◆ **Your goal**: Starting at the line with "(274, 282) = (442, 427): white", retype every line through the end of the listing exactly as written, and nothing before it.

◆ **Data provided**:
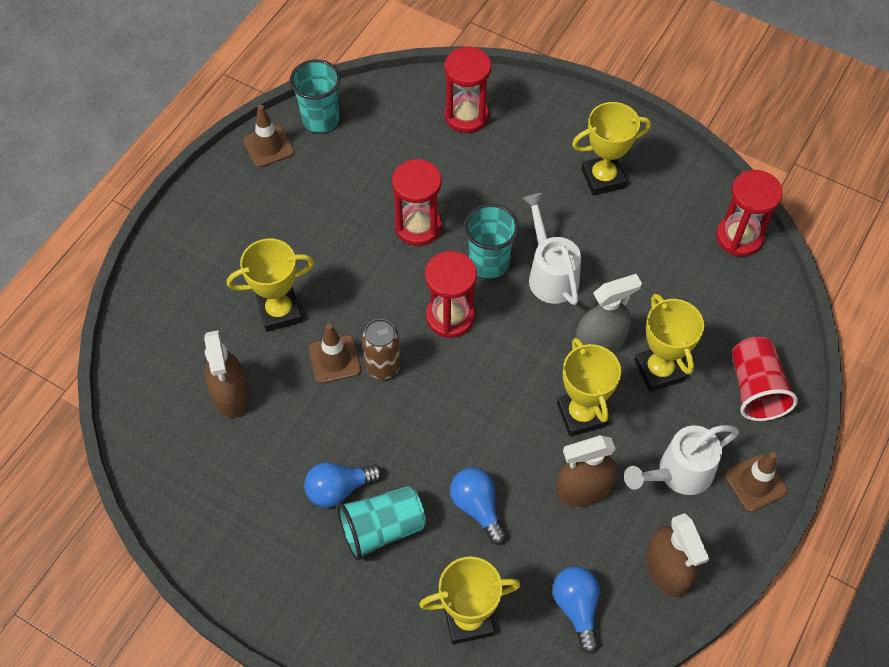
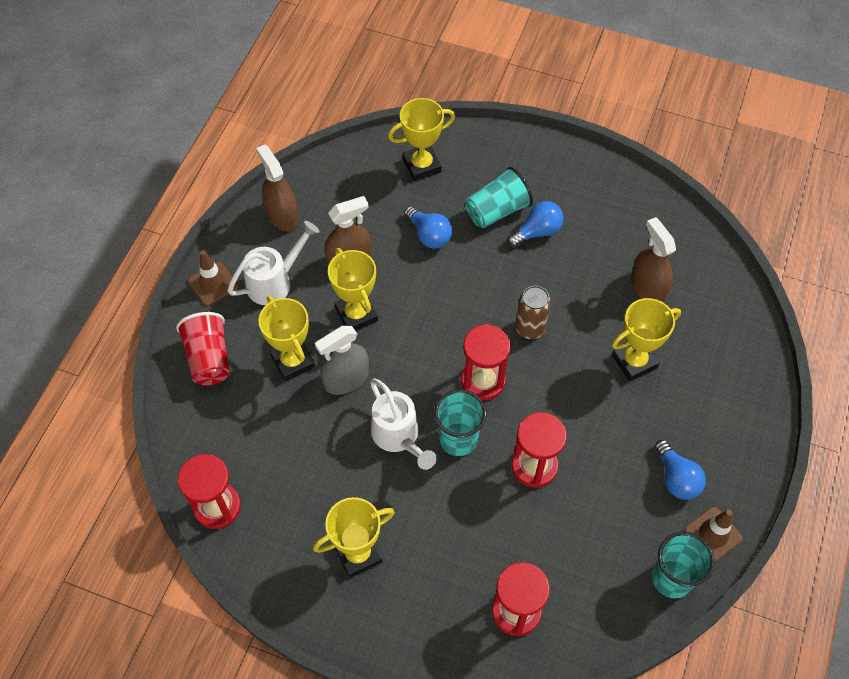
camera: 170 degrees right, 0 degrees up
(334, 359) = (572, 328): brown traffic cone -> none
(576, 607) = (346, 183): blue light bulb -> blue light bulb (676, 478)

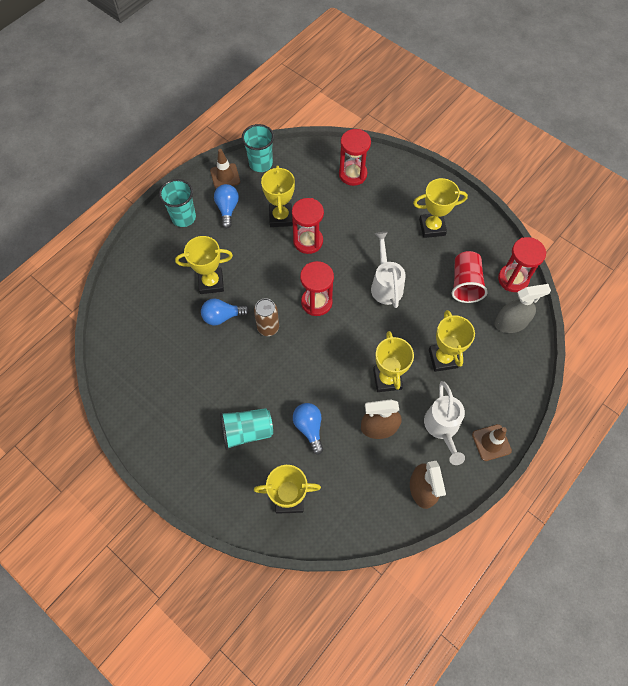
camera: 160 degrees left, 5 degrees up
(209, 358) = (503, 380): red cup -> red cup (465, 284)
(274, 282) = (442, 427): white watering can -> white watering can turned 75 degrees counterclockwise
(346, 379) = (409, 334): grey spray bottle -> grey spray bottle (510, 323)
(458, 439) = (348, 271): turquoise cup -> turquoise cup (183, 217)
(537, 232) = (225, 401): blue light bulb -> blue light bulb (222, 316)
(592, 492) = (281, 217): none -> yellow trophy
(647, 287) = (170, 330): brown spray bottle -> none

◆ **Result**:
(274, 282) = (442, 427): white watering can -> white watering can turned 75 degrees counterclockwise
(346, 379) = (409, 334): grey spray bottle -> grey spray bottle (510, 323)
(458, 439) = (348, 271): turquoise cup -> turquoise cup (183, 217)
(537, 232) = (225, 401): blue light bulb -> blue light bulb (222, 316)
(592, 492) = (281, 217): none -> yellow trophy
(647, 287) = (170, 330): brown spray bottle -> none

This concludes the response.